## BRIEF
Return exactly the span of lines in the following data that opens with the line containing "IC5 pin GP4: EN_N -> none" and closes with the line containing "U110: OR 74LS32". Include nothing else.

Recorded data
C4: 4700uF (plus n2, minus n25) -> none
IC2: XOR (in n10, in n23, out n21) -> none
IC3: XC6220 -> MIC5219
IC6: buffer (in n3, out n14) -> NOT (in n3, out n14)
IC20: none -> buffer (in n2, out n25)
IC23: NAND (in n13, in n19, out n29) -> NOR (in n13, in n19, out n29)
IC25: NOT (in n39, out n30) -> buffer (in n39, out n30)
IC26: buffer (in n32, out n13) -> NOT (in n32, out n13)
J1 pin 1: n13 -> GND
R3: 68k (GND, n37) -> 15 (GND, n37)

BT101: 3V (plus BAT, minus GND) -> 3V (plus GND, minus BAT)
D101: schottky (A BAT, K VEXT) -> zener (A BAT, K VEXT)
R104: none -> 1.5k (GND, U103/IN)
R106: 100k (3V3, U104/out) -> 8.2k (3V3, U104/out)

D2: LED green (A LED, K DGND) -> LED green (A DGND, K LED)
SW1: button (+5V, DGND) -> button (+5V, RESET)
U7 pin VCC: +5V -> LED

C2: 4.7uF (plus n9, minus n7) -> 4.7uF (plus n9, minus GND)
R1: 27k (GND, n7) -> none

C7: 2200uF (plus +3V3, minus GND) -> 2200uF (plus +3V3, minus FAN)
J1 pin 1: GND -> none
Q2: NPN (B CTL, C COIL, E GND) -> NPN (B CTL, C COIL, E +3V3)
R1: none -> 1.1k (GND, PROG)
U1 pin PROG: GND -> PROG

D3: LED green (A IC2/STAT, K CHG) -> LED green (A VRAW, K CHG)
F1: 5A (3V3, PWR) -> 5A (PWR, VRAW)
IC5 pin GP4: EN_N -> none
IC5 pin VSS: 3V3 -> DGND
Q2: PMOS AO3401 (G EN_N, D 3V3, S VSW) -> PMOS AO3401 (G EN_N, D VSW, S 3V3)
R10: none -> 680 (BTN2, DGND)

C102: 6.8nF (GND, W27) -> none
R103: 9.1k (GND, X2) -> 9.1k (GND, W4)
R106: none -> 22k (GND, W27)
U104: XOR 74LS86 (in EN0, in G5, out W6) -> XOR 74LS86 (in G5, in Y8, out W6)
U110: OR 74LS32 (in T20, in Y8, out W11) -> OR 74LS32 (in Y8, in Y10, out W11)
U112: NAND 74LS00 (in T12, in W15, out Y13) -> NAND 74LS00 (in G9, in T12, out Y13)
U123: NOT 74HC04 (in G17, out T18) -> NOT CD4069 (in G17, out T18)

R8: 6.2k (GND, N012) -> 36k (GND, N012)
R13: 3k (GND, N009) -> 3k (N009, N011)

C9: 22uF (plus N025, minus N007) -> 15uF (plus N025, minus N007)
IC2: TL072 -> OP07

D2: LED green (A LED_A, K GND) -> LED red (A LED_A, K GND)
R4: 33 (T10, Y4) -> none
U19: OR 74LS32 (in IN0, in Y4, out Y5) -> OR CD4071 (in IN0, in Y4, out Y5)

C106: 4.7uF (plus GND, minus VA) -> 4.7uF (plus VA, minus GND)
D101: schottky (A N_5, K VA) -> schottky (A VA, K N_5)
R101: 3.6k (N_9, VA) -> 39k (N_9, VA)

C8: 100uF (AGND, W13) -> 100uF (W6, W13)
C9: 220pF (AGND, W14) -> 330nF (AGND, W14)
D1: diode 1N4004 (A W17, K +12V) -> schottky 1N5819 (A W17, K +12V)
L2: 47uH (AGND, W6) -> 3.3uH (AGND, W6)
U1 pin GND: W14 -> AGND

## EXPECTED ANSWER
IC5 pin GP4: EN_N -> none
IC5 pin VSS: 3V3 -> DGND
Q2: PMOS AO3401 (G EN_N, D 3V3, S VSW) -> PMOS AO3401 (G EN_N, D VSW, S 3V3)
R10: none -> 680 (BTN2, DGND)

C102: 6.8nF (GND, W27) -> none
R103: 9.1k (GND, X2) -> 9.1k (GND, W4)
R106: none -> 22k (GND, W27)
U104: XOR 74LS86 (in EN0, in G5, out W6) -> XOR 74LS86 (in G5, in Y8, out W6)
U110: OR 74LS32 (in T20, in Y8, out W11) -> OR 74LS32 (in Y8, in Y10, out W11)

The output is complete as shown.